(Change detection data)

--*--

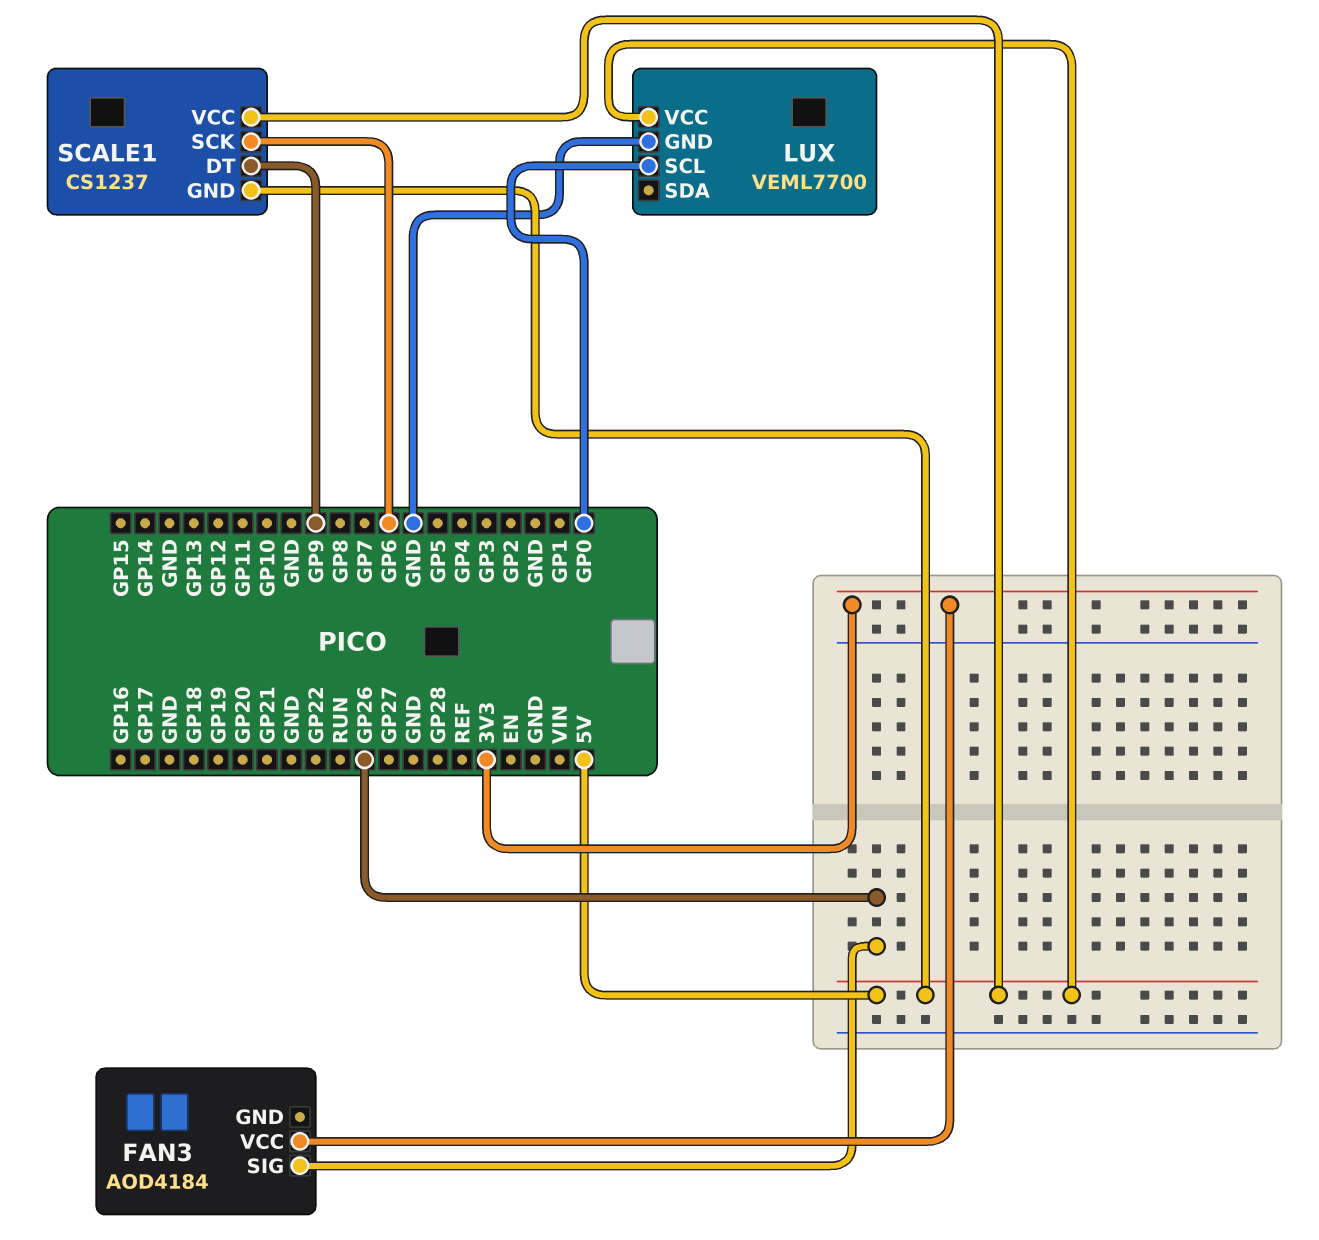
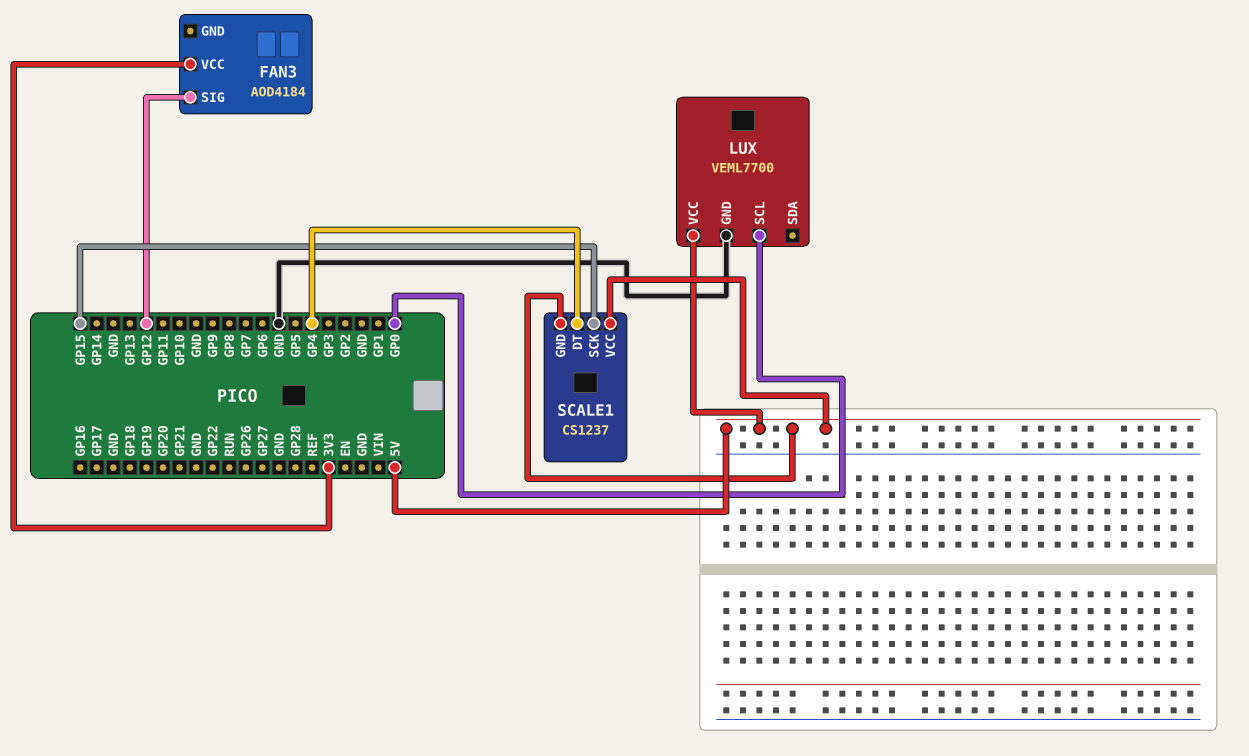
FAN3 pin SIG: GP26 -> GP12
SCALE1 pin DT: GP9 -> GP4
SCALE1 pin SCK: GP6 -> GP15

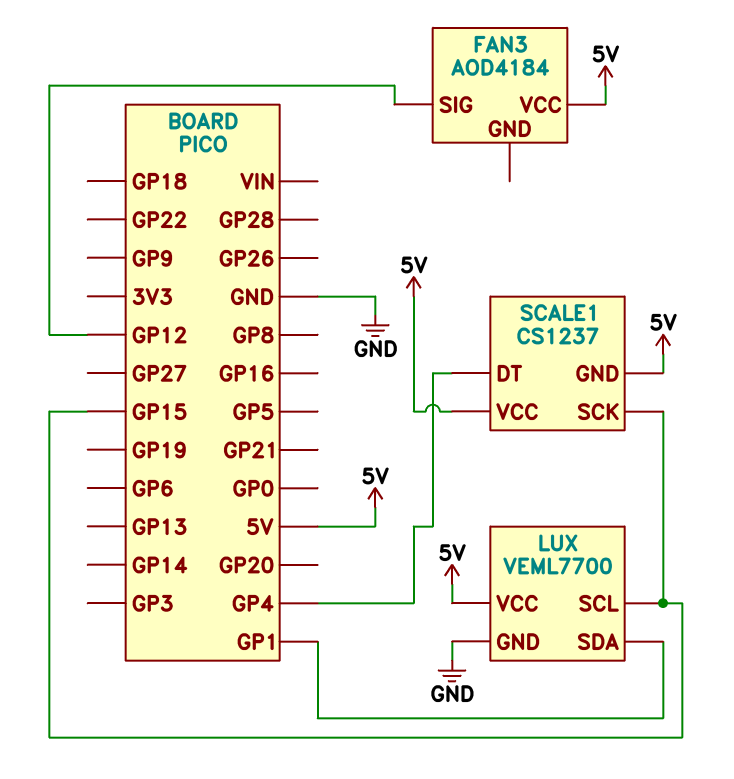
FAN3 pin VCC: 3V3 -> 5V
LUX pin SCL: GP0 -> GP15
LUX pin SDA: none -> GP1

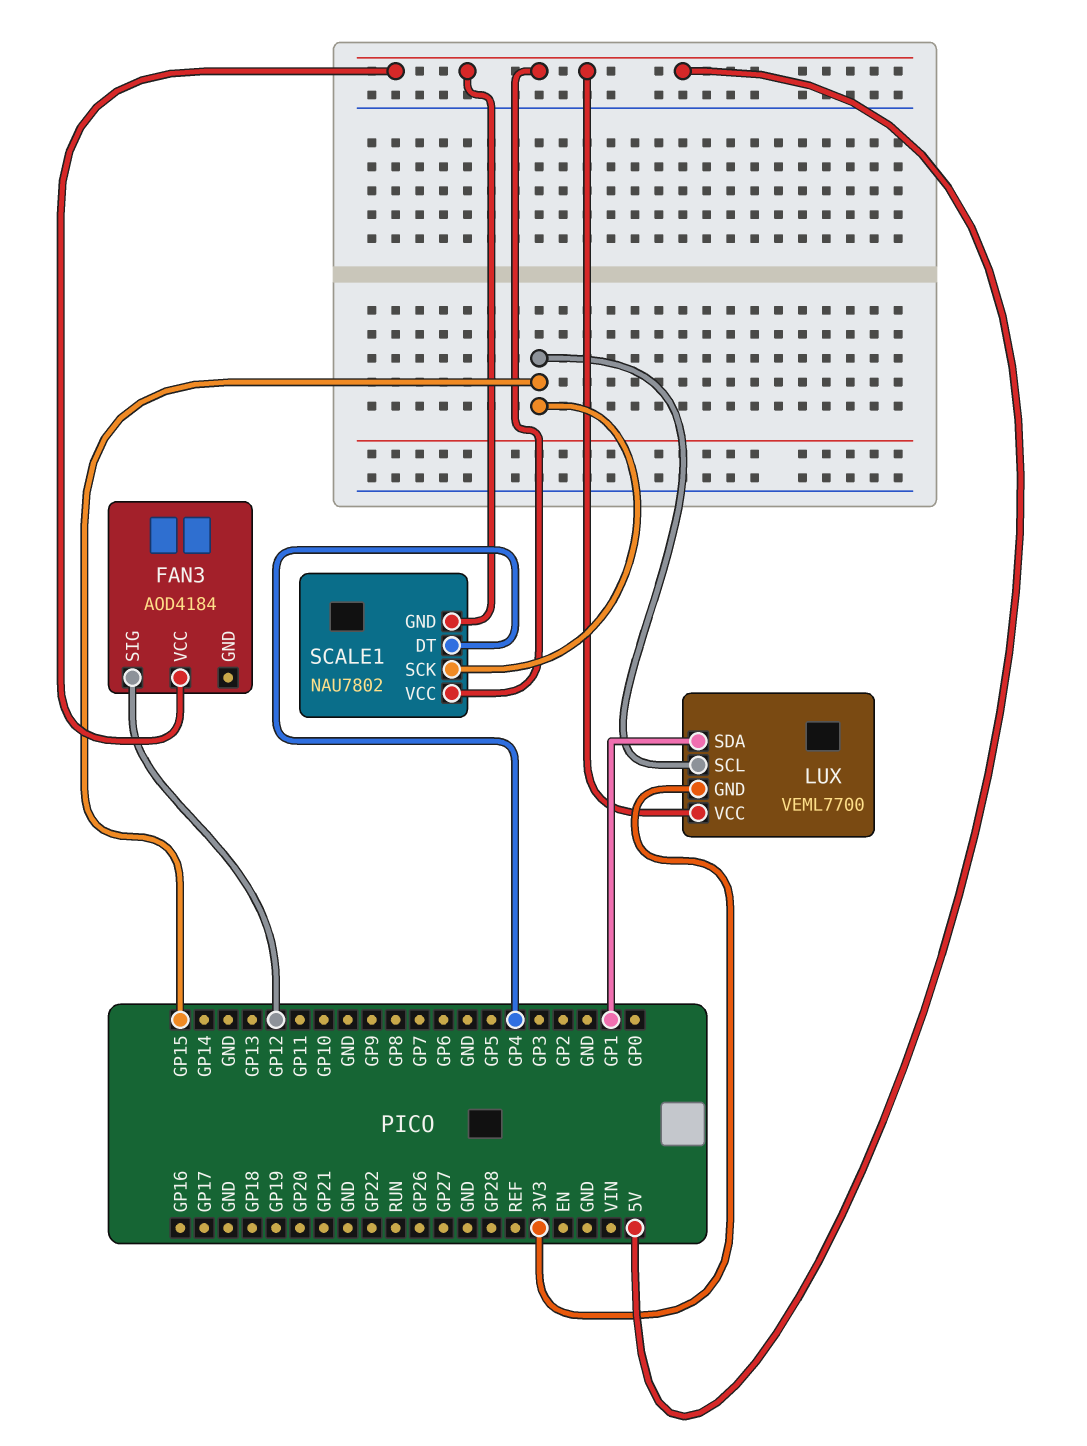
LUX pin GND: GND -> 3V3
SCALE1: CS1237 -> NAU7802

--*--

▸ **What the task asks**:
Without any pictures, return the entries exactly as given.

▸ **Answer section**:
FAN3 pin SIG: GP26 -> GP12
SCALE1 pin DT: GP9 -> GP4
SCALE1 pin SCK: GP6 -> GP15

FAN3 pin VCC: 3V3 -> 5V
LUX pin SCL: GP0 -> GP15
LUX pin SDA: none -> GP1

LUX pin GND: GND -> 3V3
SCALE1: CS1237 -> NAU7802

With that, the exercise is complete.